> TO DO: Which of the lines below include the word "cuchara"? Pull each one out.

STUDY MATERIAL section start

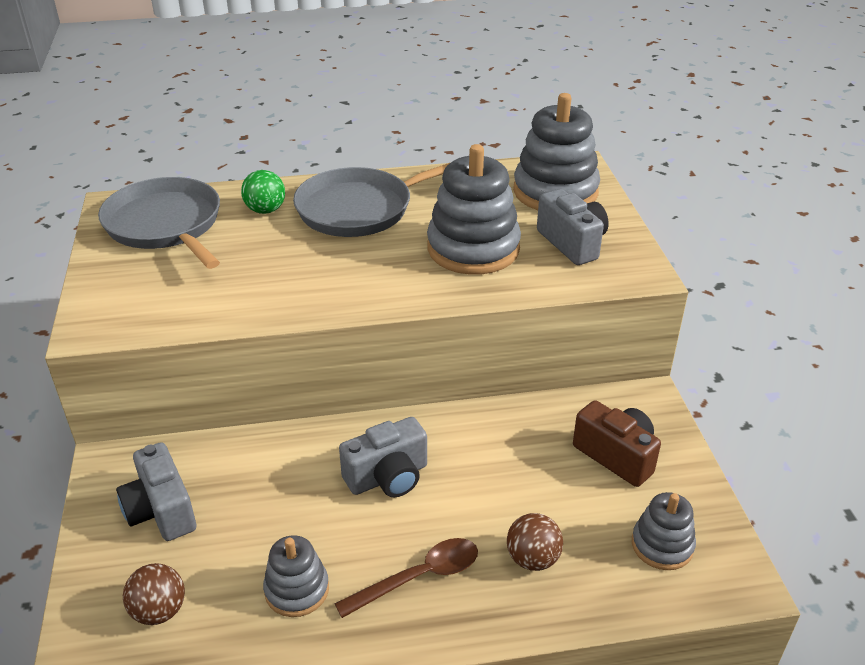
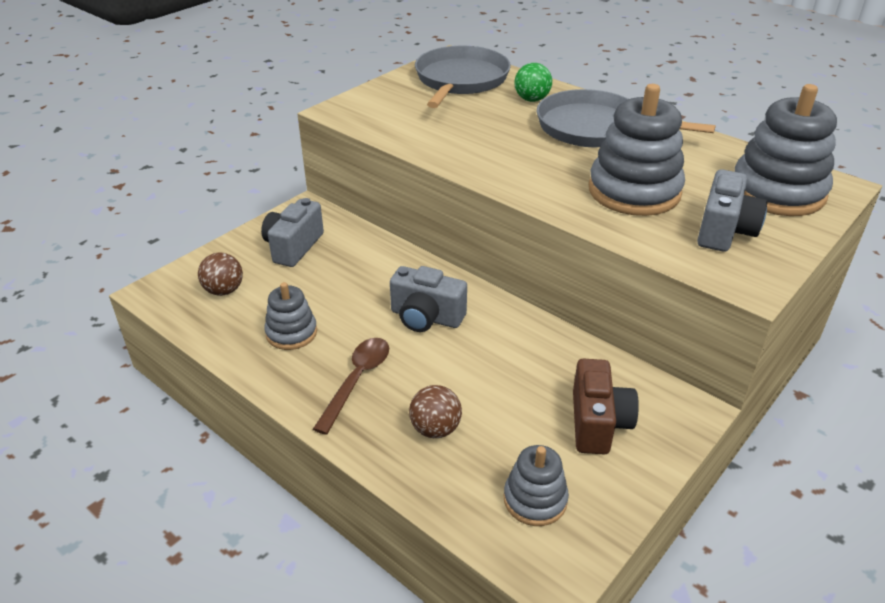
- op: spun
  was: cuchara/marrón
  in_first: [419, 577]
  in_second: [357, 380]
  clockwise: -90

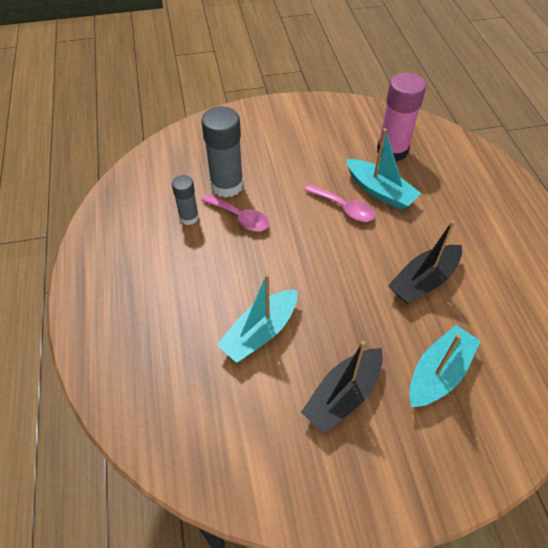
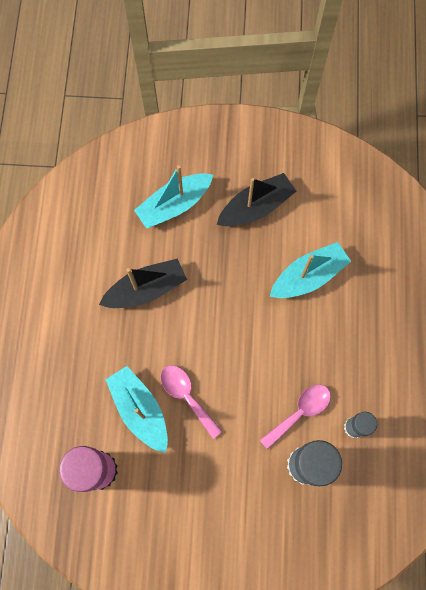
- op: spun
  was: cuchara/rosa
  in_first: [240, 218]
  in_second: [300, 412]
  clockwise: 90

STUDY MATERIAL section end

> WRITTEN ANSWER:
  was: cuchara/marrón
  was: cuchara/rosa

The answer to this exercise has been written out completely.